▸ **Scene change data**:
------------------------------------------------

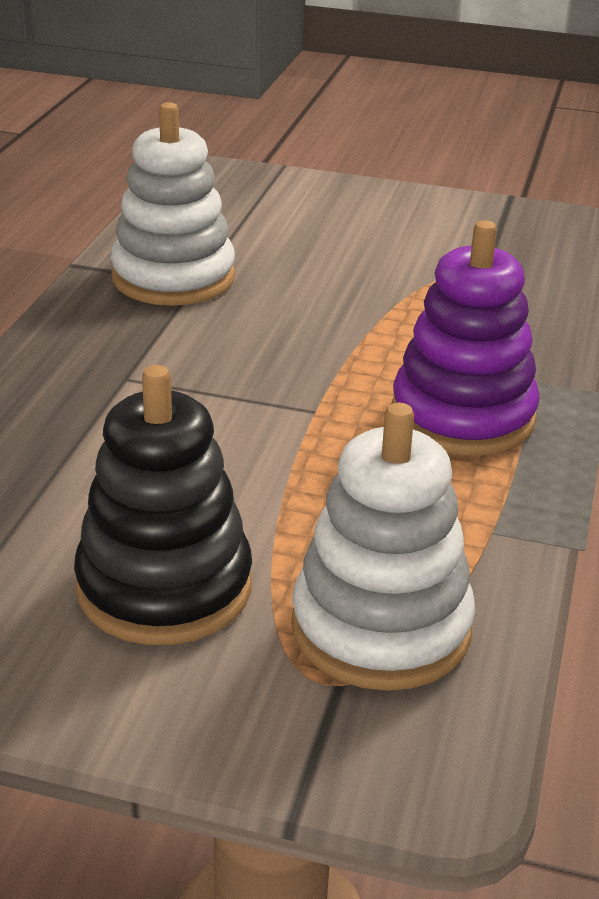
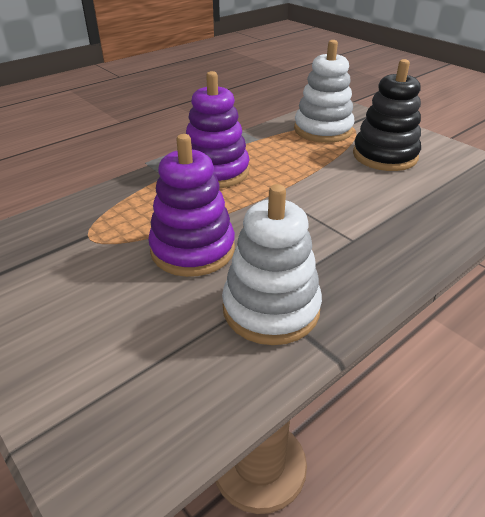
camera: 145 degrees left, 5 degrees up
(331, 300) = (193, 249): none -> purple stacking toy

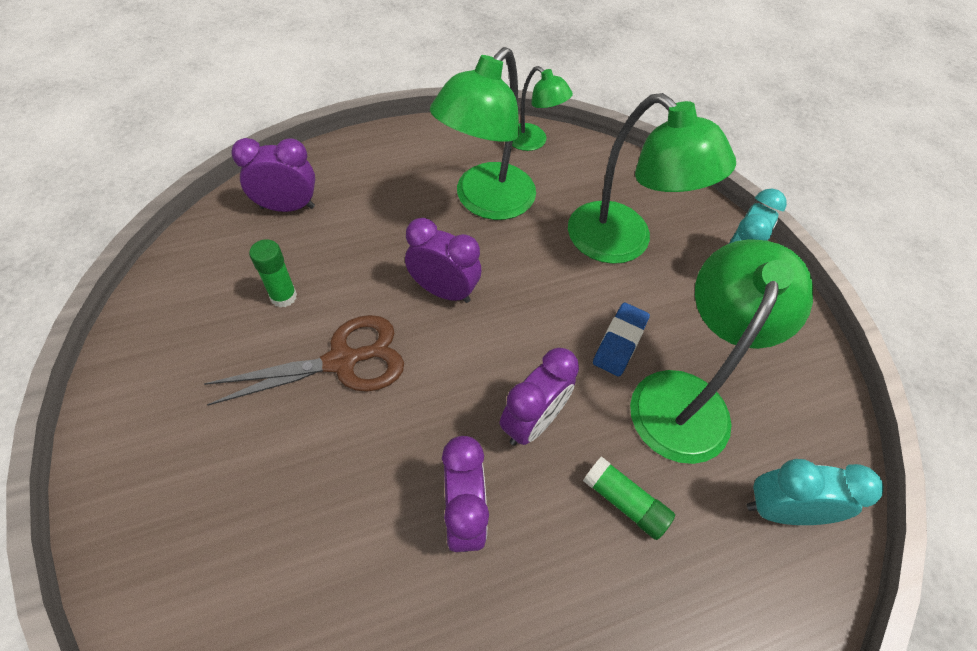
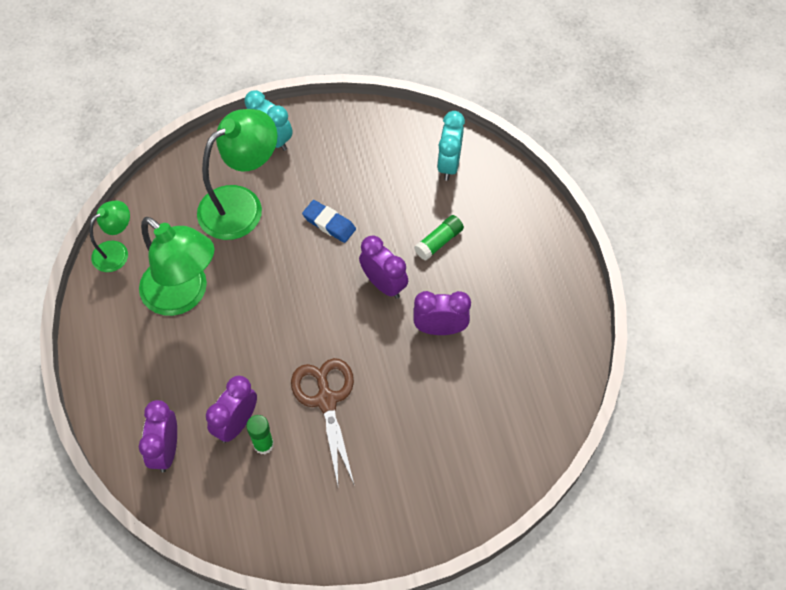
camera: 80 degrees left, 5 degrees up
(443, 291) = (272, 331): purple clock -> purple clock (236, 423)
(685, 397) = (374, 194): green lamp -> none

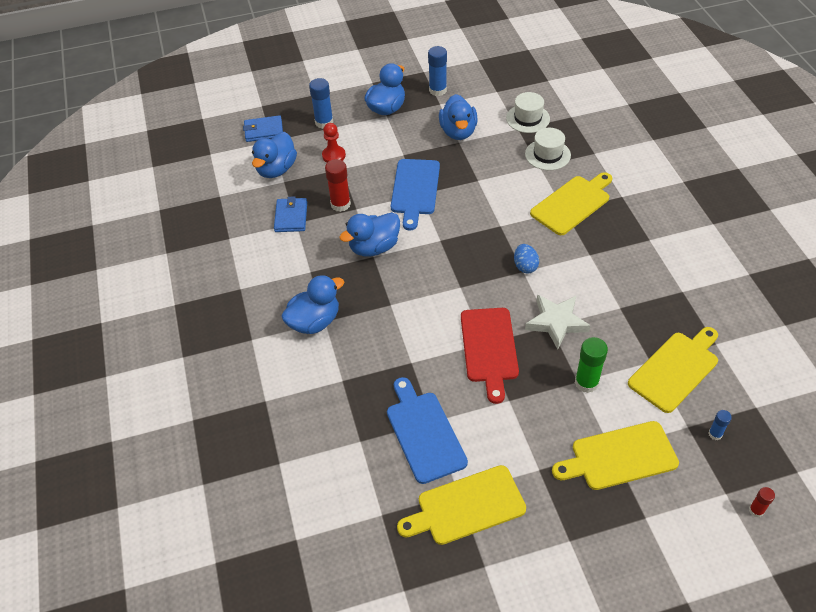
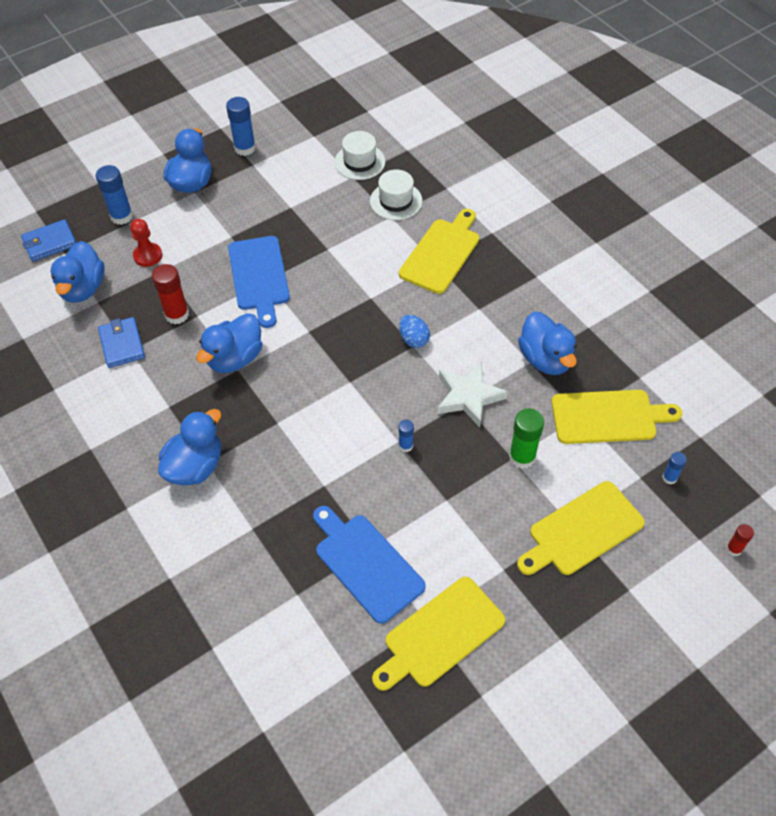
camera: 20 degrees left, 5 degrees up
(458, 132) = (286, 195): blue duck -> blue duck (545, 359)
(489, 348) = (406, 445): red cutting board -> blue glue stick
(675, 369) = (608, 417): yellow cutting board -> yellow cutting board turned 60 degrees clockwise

------------------------------------------------

Retype the records exactly, but skip the pictures.

camera: 145 degrees left, 5 degrees up
(331, 300) = (193, 249): none -> purple stacking toy

camera: 80 degrees left, 5 degrees up
(443, 291) = (272, 331): purple clock -> purple clock (236, 423)
(685, 397) = (374, 194): green lamp -> none

camera: 20 degrees left, 5 degrees up
(458, 132) = (286, 195): blue duck -> blue duck (545, 359)
(489, 348) = (406, 445): red cutting board -> blue glue stick
(675, 369) = (608, 417): yellow cutting board -> yellow cutting board turned 60 degrees clockwise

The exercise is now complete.